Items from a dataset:
━━━━━━━━━━━━━━━━━━━━
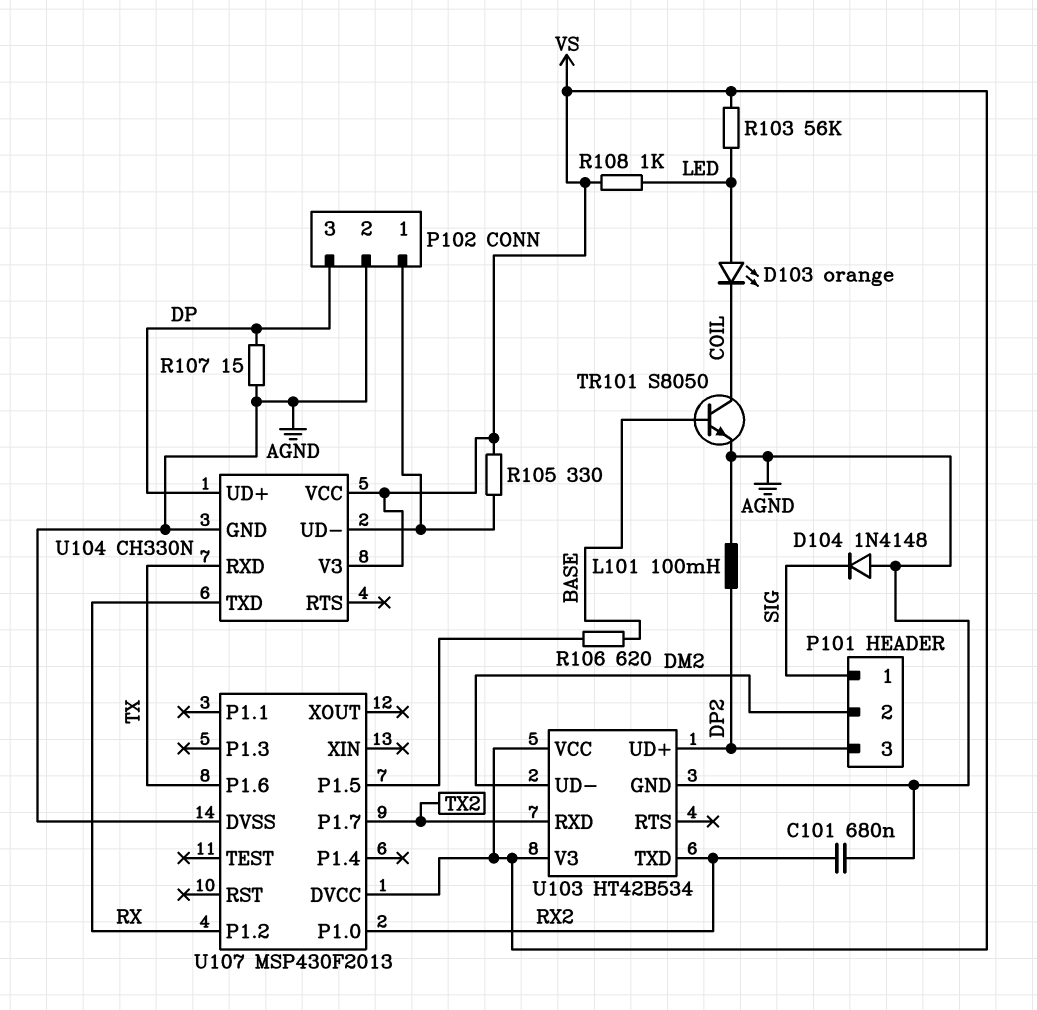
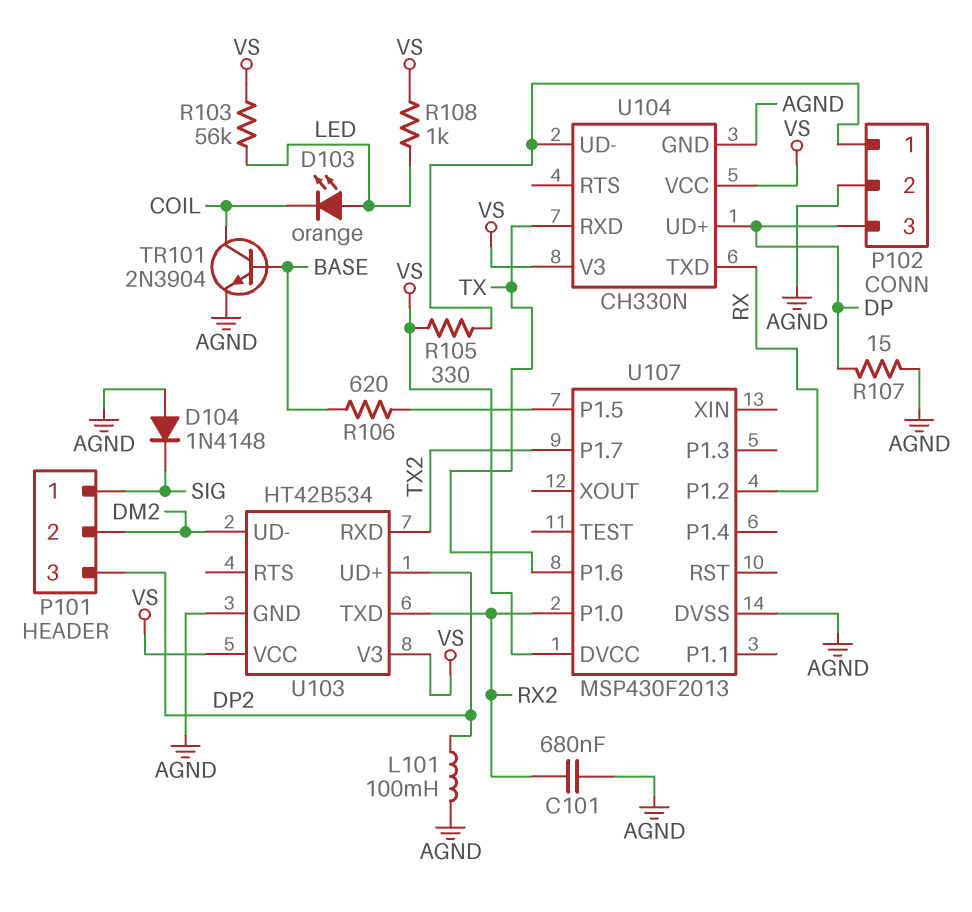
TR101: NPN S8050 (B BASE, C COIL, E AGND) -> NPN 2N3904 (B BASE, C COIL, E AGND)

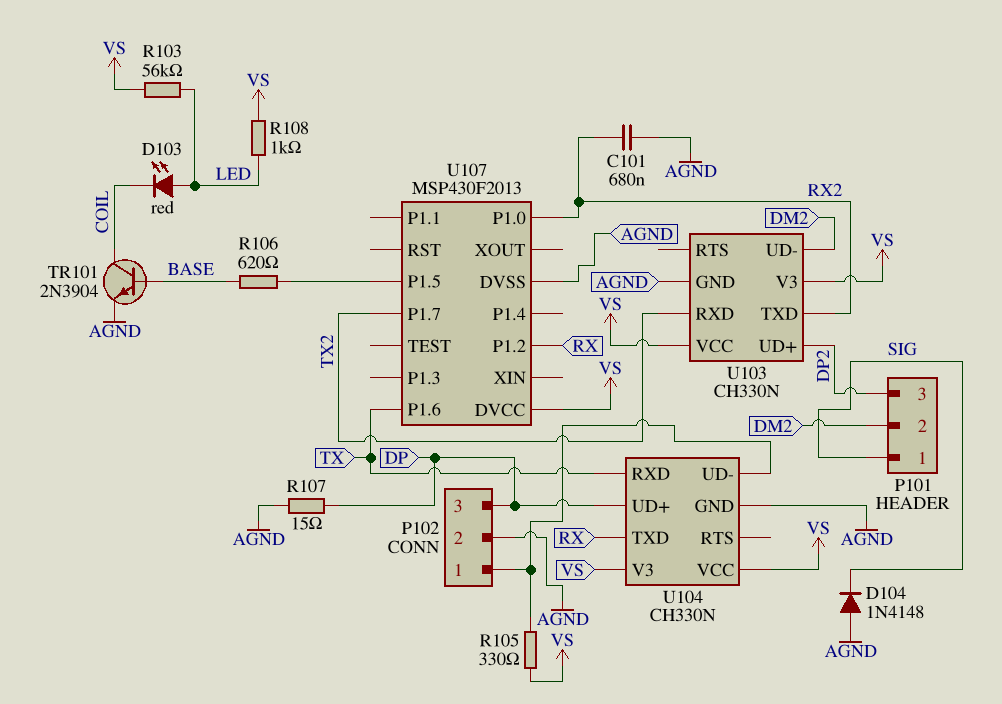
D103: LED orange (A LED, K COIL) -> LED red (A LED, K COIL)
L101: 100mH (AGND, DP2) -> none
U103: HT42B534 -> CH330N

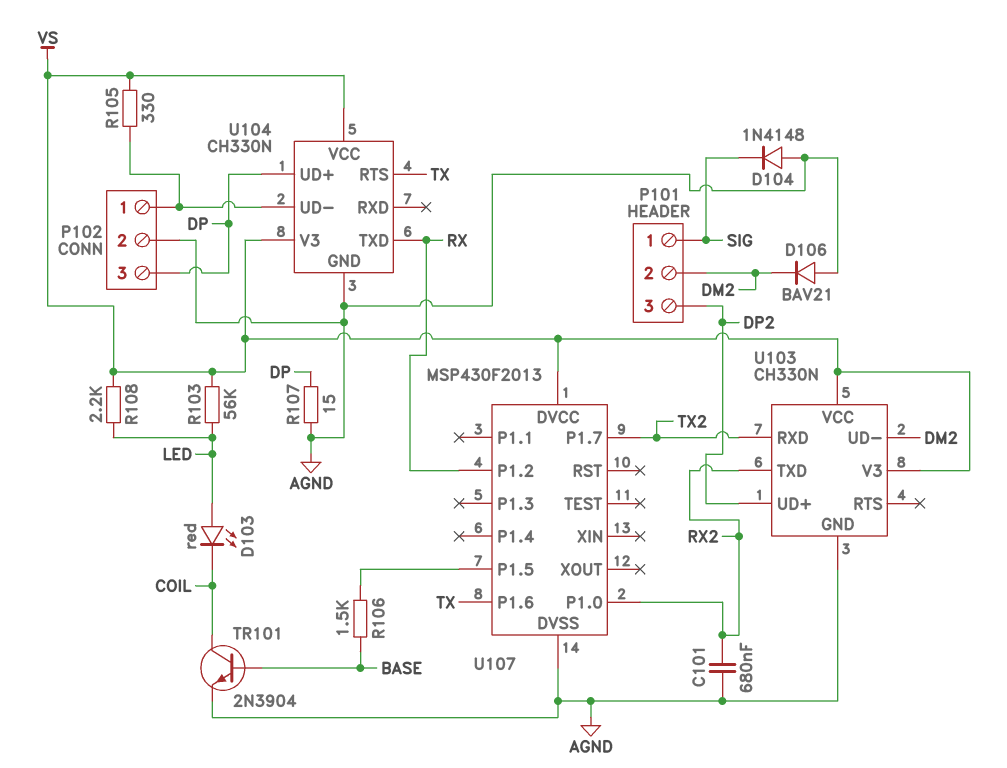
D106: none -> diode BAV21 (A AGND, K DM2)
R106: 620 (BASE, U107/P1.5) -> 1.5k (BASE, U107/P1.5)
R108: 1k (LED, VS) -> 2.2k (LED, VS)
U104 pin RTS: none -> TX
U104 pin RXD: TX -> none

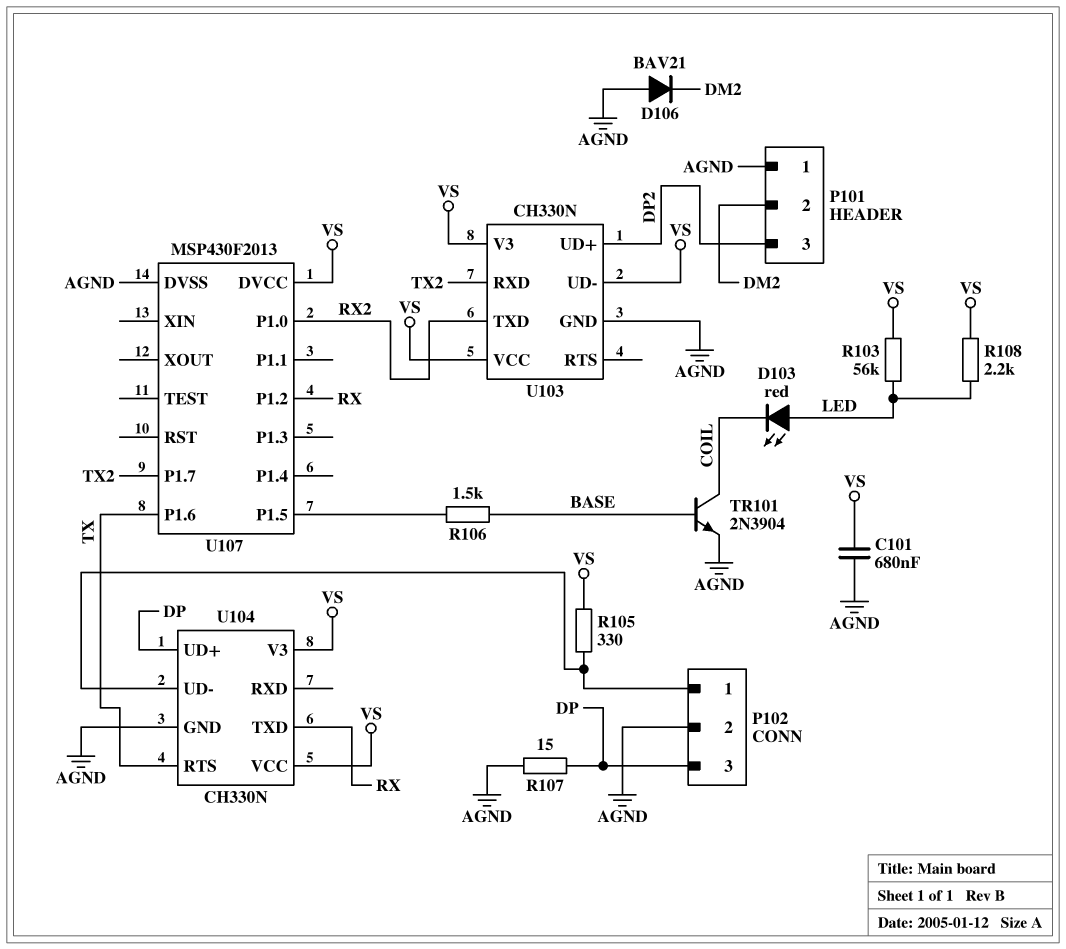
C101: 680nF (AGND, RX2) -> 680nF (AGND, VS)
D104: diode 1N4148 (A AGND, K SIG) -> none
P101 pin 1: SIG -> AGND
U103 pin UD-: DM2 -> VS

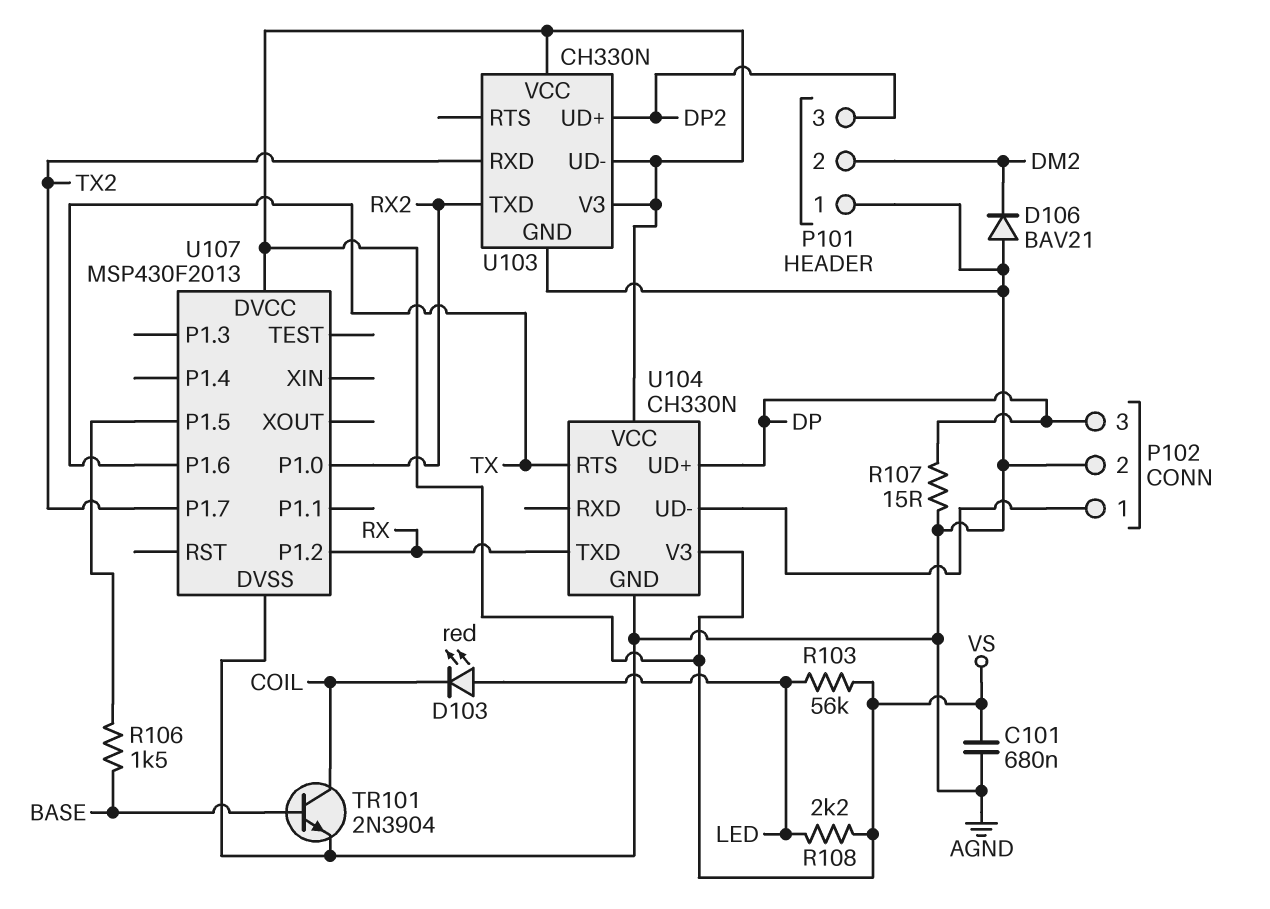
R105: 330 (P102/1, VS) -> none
━━━━━━━━━━━━━━━━━━━━
## Work request
Copy nothing past the line containing "U103 pin UD-: DM2 -> VS": reproduce every line from the start of the records up to it, skipping pictures.

## Result of the exercise
TR101: NPN S8050 (B BASE, C COIL, E AGND) -> NPN 2N3904 (B BASE, C COIL, E AGND)

D103: LED orange (A LED, K COIL) -> LED red (A LED, K COIL)
L101: 100mH (AGND, DP2) -> none
U103: HT42B534 -> CH330N

D106: none -> diode BAV21 (A AGND, K DM2)
R106: 620 (BASE, U107/P1.5) -> 1.5k (BASE, U107/P1.5)
R108: 1k (LED, VS) -> 2.2k (LED, VS)
U104 pin RTS: none -> TX
U104 pin RXD: TX -> none

C101: 680nF (AGND, RX2) -> 680nF (AGND, VS)
D104: diode 1N4148 (A AGND, K SIG) -> none
P101 pin 1: SIG -> AGND
U103 pin UD-: DM2 -> VS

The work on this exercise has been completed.